* Before-and-after scene images *
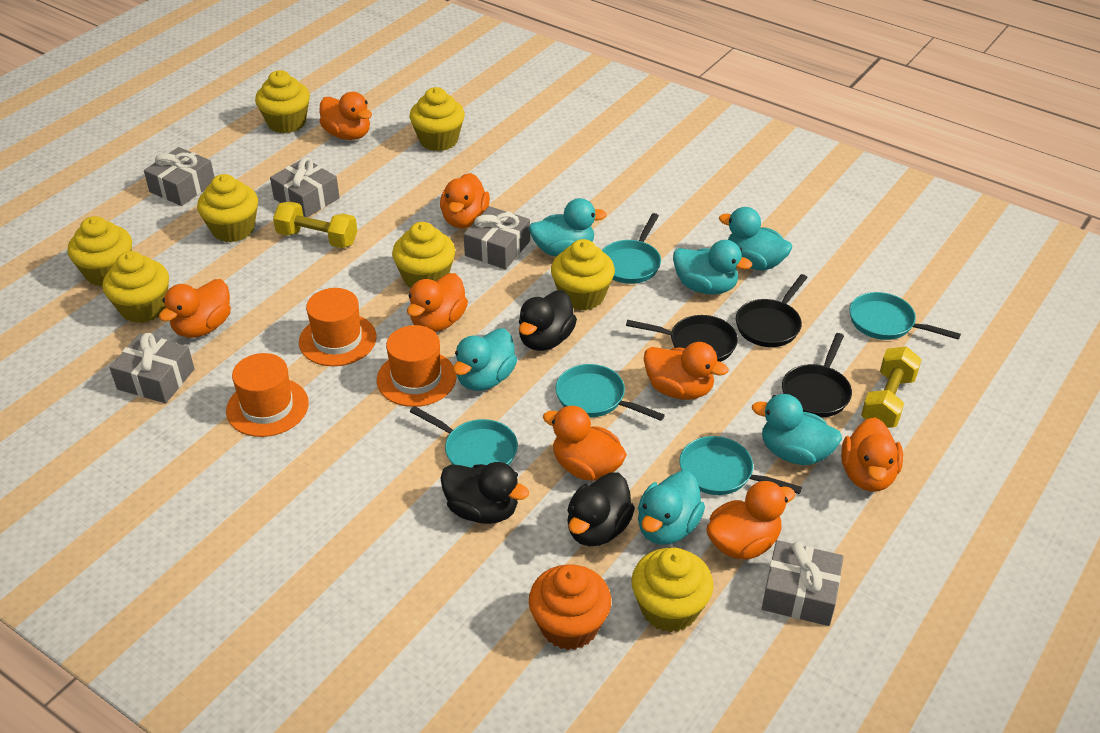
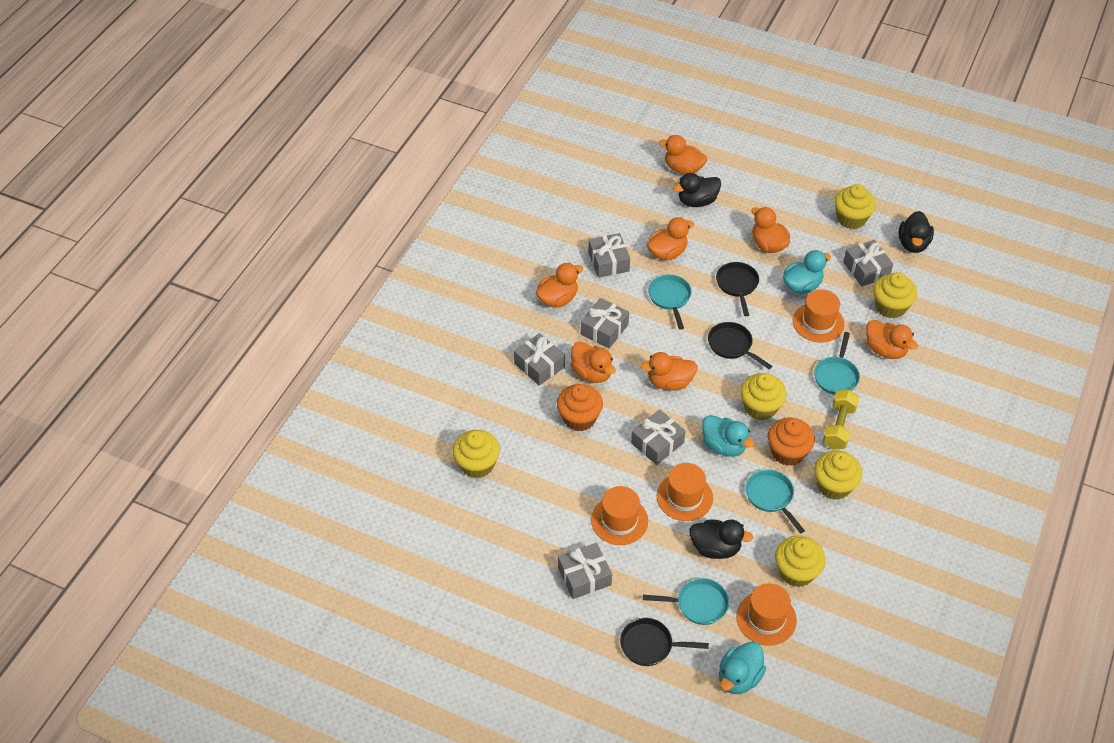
grey gift: 5 -> 6
orange cupcake: 1 -> 2
orange duck: 8 -> 7
orange hat: 3 -> 4
turquoise duck: 6 -> 3
turquoise pan: 5 -> 4
yellow cupcake: 8 -> 6
yellow dumbbell: 2 -> 1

* Goal of the exercise *
Each record above needs to be retyped exactly, without any pictures.

* Problem solution *
grey gift: 5 -> 6
orange cupcake: 1 -> 2
orange duck: 8 -> 7
orange hat: 3 -> 4
turquoise duck: 6 -> 3
turquoise pan: 5 -> 4
yellow cupcake: 8 -> 6
yellow dumbbell: 2 -> 1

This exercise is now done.